Return, from the lines below, each one that includes the word "BUTTON".

(Stored data)
%%
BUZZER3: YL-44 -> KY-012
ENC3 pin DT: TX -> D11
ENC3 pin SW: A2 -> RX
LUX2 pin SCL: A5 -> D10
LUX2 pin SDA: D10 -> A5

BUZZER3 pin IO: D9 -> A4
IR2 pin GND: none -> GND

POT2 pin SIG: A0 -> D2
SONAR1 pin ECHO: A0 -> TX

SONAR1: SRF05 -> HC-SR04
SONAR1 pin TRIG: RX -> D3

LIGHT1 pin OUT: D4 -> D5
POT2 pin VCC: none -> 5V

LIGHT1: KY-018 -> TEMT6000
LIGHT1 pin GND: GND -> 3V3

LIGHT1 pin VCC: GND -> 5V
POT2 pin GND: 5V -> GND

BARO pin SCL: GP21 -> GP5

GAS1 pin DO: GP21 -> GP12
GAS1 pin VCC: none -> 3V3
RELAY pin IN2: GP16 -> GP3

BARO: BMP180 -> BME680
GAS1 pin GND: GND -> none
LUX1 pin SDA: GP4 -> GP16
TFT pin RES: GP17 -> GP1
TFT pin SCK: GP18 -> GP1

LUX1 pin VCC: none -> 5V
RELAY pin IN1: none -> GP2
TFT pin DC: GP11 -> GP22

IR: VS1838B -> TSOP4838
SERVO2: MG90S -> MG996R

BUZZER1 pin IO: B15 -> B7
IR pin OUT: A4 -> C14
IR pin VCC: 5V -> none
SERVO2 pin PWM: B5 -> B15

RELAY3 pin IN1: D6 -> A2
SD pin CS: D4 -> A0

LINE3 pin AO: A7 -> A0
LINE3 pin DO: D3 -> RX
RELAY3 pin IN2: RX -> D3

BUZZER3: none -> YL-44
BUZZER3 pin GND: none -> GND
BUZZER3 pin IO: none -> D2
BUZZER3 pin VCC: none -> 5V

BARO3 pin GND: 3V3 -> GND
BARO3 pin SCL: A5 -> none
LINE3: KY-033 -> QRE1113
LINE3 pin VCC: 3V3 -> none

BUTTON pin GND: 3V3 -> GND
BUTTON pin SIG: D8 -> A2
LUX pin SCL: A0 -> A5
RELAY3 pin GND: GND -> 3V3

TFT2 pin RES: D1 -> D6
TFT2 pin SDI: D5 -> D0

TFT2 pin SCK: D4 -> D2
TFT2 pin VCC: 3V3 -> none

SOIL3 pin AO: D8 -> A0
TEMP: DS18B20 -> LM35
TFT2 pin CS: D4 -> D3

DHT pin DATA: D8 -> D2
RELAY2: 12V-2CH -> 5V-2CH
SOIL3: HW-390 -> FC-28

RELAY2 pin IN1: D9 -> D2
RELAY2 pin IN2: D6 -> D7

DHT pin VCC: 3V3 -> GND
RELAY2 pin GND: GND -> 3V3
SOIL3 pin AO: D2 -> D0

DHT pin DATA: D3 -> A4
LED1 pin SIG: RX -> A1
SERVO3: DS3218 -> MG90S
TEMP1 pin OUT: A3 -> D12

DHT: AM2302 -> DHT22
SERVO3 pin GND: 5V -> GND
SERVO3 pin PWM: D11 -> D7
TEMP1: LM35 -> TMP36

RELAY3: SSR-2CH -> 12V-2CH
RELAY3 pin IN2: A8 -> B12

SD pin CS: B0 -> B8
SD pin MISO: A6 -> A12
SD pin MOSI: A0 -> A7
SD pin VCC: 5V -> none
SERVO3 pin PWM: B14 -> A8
%%
# Solution for this exercise
BUTTON pin GND: 3V3 -> GND
BUTTON pin SIG: D8 -> A2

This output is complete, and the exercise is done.